▶ [Aim of the task]:
Format the entries below as a JSON list of strings, one string per line of text and no strings for blank lines. Leave out the pictures.

▶ [Records shown]:
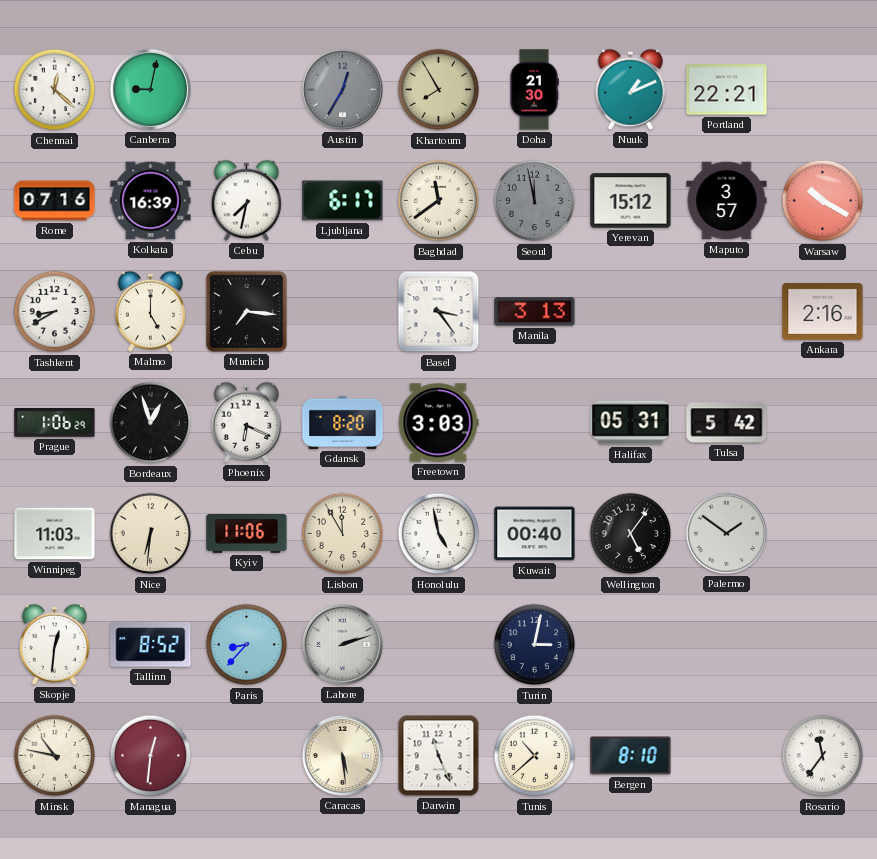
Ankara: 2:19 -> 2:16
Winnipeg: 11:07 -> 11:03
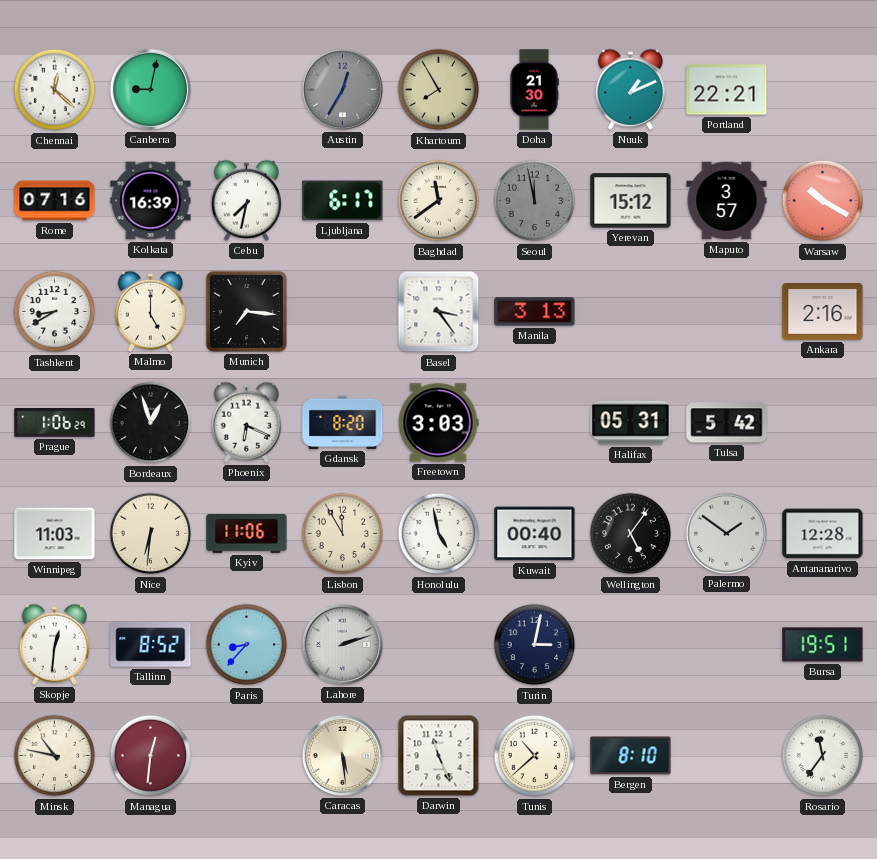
Antananarivo: none -> 12:28
Bursa: none -> 19:51
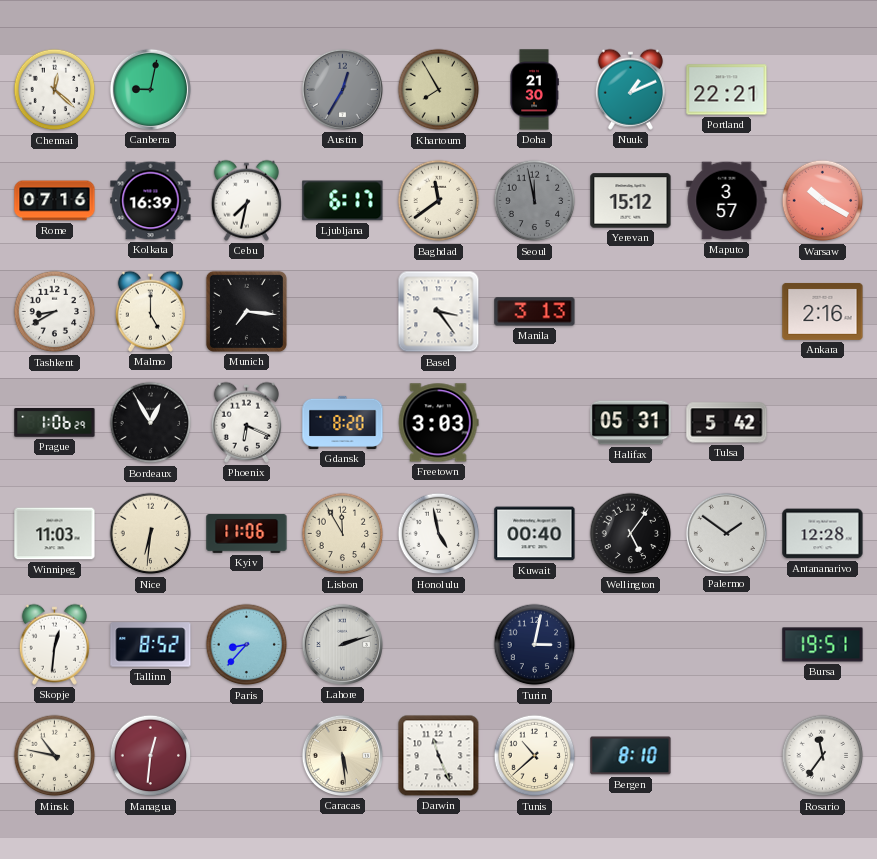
Bordeaux: 12:57 -> 12:55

▶ [Reply to the exercise]:
[
  "Ankara: 2:19 -> 2:16",
  "Winnipeg: 11:07 -> 11:03",
  "Antananarivo: none -> 12:28",
  "Bursa: none -> 19:51",
  "Bordeaux: 12:57 -> 12:55"
]